*TASK TO COMPLETE*
Please output exactly the part of the records below that opens with the line containing "black spinning top: 6 -> 8" and closes with the line containing "red spinning top: 3 -> 1", both lines included, and nothing else.

*AVAILABLE DATA*
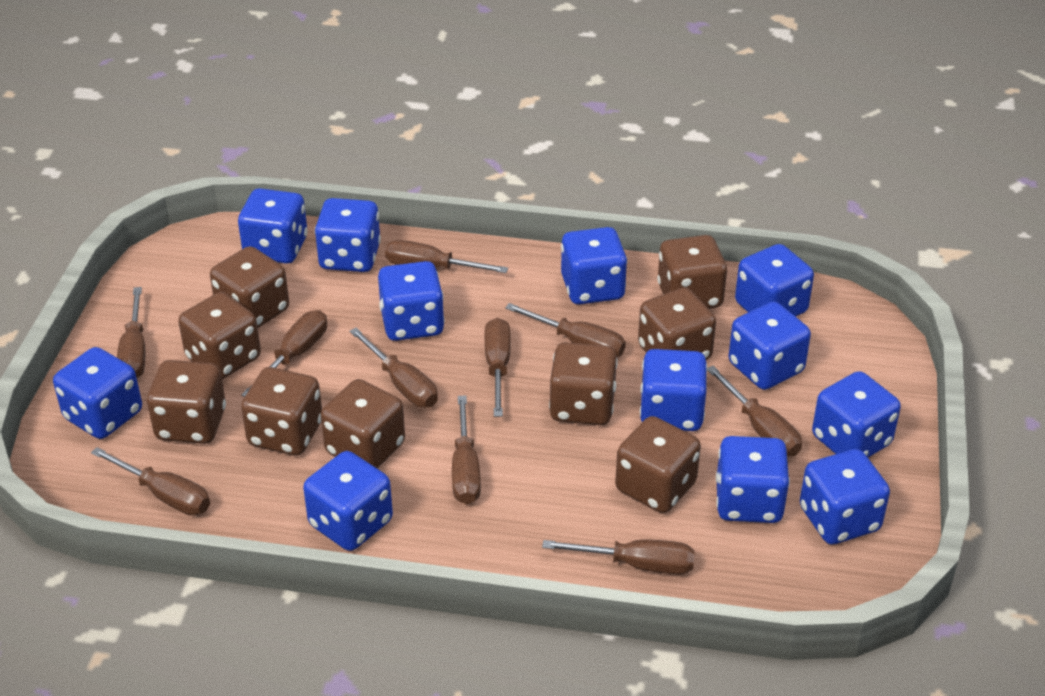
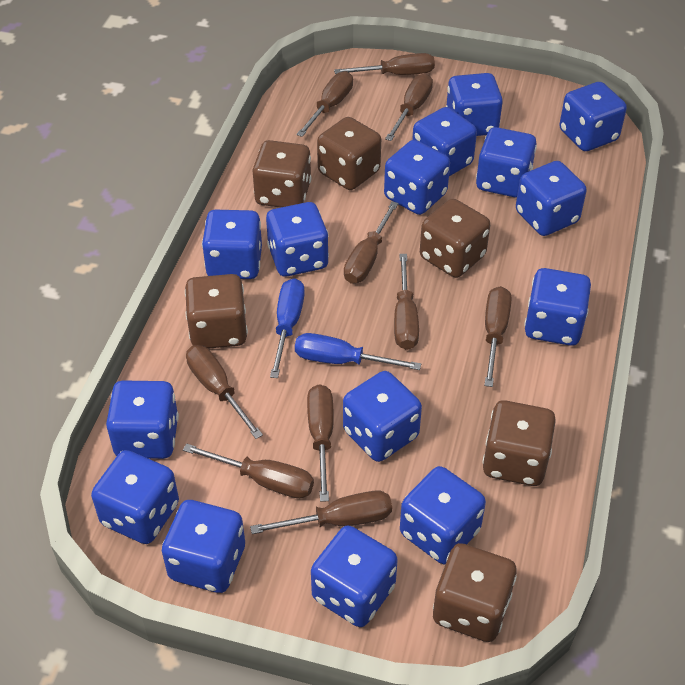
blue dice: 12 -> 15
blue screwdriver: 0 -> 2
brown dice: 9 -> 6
---
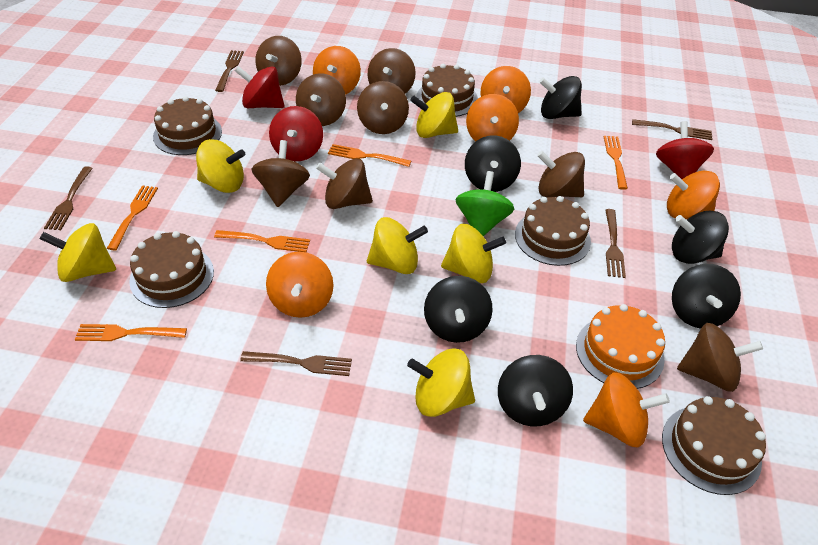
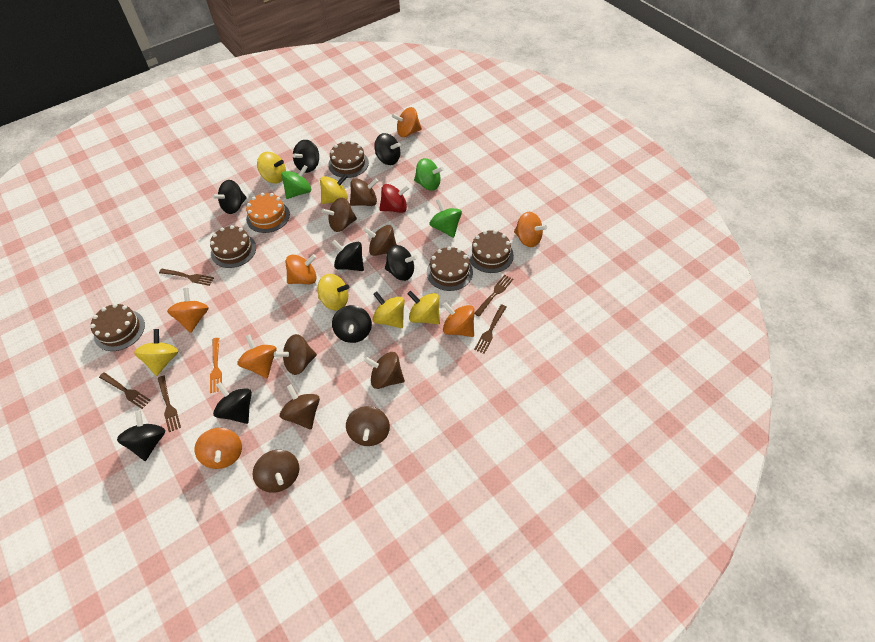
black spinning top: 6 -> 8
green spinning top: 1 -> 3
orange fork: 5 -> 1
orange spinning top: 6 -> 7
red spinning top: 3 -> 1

*SOLUTION TO THE PROBLEM*
black spinning top: 6 -> 8
green spinning top: 1 -> 3
orange fork: 5 -> 1
orange spinning top: 6 -> 7
red spinning top: 3 -> 1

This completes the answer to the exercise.